TASK INSTRUCTIONS => Would you output the whole of the data exactly?

Top of RECORDS FOR THIS TASK

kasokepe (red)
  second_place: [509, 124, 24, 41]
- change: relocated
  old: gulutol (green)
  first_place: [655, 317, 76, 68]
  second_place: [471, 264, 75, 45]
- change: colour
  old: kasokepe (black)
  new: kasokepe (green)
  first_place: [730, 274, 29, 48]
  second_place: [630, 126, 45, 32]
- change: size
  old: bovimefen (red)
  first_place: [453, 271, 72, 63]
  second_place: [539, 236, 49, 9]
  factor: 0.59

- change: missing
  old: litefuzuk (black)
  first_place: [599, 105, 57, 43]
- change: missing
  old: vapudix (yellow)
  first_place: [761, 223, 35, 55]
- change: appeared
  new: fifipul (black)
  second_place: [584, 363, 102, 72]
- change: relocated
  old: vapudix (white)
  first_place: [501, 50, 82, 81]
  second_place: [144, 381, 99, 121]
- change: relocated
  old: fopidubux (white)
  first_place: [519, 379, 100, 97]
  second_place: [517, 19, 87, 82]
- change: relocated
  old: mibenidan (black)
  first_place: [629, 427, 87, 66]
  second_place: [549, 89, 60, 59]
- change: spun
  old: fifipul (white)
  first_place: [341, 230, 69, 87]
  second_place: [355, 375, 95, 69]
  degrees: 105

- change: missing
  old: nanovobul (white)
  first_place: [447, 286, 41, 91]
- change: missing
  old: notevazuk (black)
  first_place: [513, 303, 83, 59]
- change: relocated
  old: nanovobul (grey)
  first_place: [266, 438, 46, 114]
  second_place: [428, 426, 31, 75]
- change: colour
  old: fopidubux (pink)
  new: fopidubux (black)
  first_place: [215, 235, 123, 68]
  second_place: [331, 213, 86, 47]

Bottom of RECORDS FOR THIS TASK

TASK SOLUTION =>
kasokepe (red)
  second_place: [509, 124, 24, 41]
- change: relocated
  old: gulutol (green)
  first_place: [655, 317, 76, 68]
  second_place: [471, 264, 75, 45]
- change: colour
  old: kasokepe (black)
  new: kasokepe (green)
  first_place: [730, 274, 29, 48]
  second_place: [630, 126, 45, 32]
- change: size
  old: bovimefen (red)
  first_place: [453, 271, 72, 63]
  second_place: [539, 236, 49, 9]
  factor: 0.59

- change: missing
  old: litefuzuk (black)
  first_place: [599, 105, 57, 43]
- change: missing
  old: vapudix (yellow)
  first_place: [761, 223, 35, 55]
- change: appeared
  new: fifipul (black)
  second_place: [584, 363, 102, 72]
- change: relocated
  old: vapudix (white)
  first_place: [501, 50, 82, 81]
  second_place: [144, 381, 99, 121]
- change: relocated
  old: fopidubux (white)
  first_place: [519, 379, 100, 97]
  second_place: [517, 19, 87, 82]
- change: relocated
  old: mibenidan (black)
  first_place: [629, 427, 87, 66]
  second_place: [549, 89, 60, 59]
- change: spun
  old: fifipul (white)
  first_place: [341, 230, 69, 87]
  second_place: [355, 375, 95, 69]
  degrees: 105

- change: missing
  old: nanovobul (white)
  first_place: [447, 286, 41, 91]
- change: missing
  old: notevazuk (black)
  first_place: [513, 303, 83, 59]
- change: relocated
  old: nanovobul (grey)
  first_place: [266, 438, 46, 114]
  second_place: [428, 426, 31, 75]
- change: colour
  old: fopidubux (pink)
  new: fopidubux (black)
  first_place: [215, 235, 123, 68]
  second_place: [331, 213, 86, 47]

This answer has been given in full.